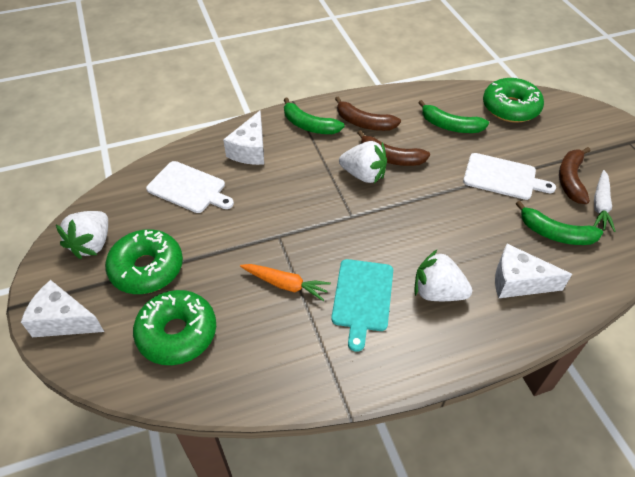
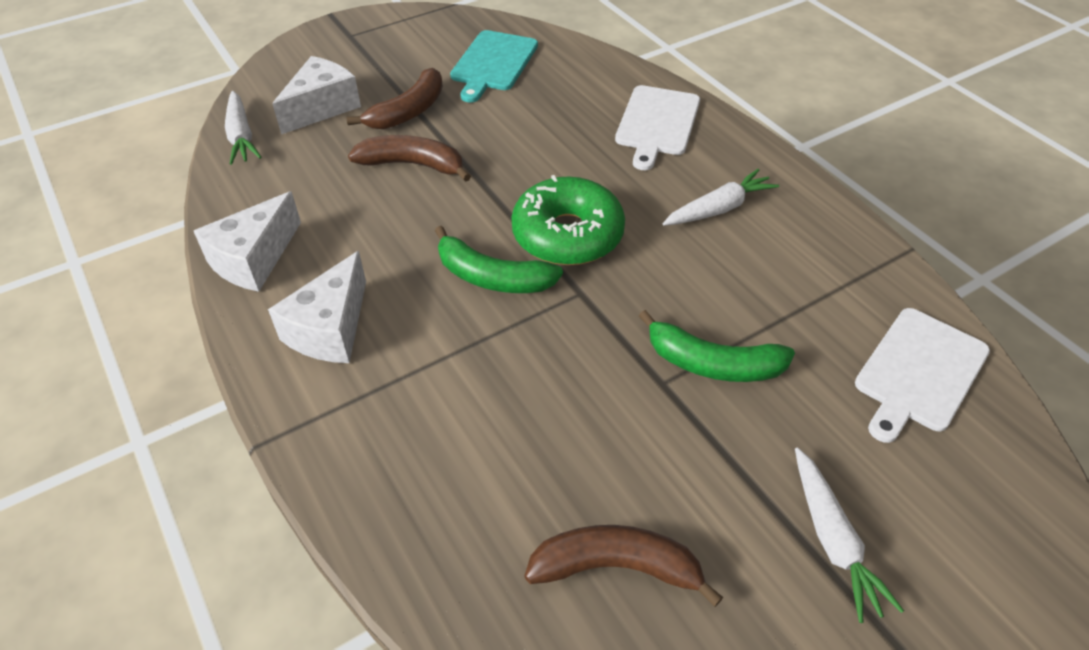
green banana: 3 -> 2
green donut: 3 -> 1
orange carrot: 1 -> 0
white carrot: 1 -> 3
white strawberry: 3 -> 0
=======
Requirement ▸ Please write the data out again exactly, but do not carry over the pictures.

Exercise answer ▸
green banana: 3 -> 2
green donut: 3 -> 1
orange carrot: 1 -> 0
white carrot: 1 -> 3
white strawberry: 3 -> 0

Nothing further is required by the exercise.